■ Task description: Starting at the line that holds "grey pencil: 0 -> 2", set down each line through the end of the listing, exactly as written and with nothing added.

■ The input:
BEGIN
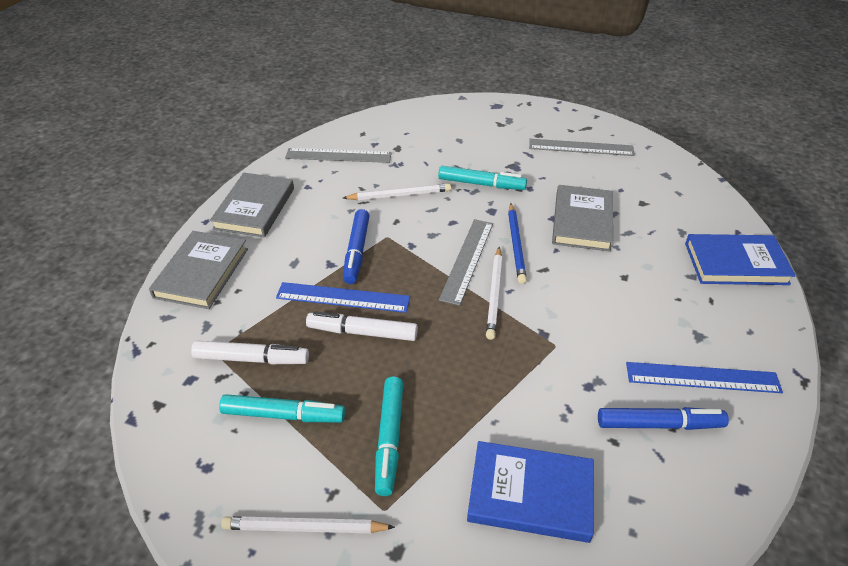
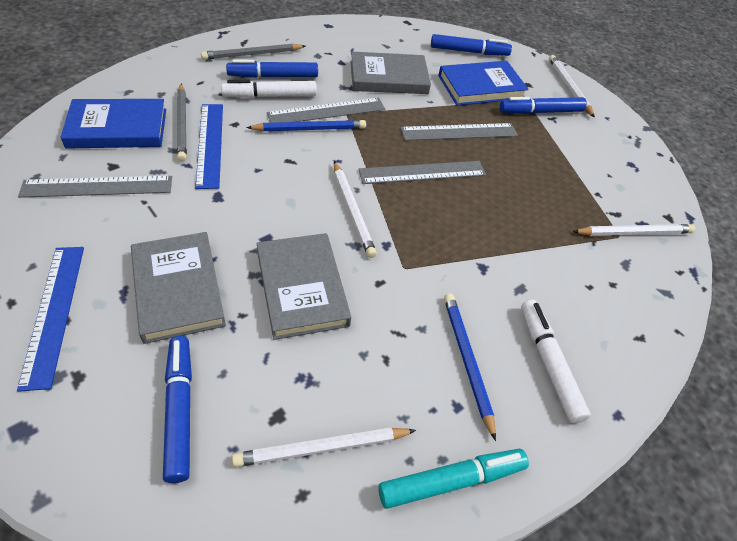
blue marker: 2 -> 4
blue pencil: 1 -> 2
grey pencil: 0 -> 2
grey ruler: 3 -> 4
turquoise marker: 3 -> 1
white pencil: 3 -> 4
END
■ Finished exercise:
grey pencil: 0 -> 2
grey ruler: 3 -> 4
turquoise marker: 3 -> 1
white pencil: 3 -> 4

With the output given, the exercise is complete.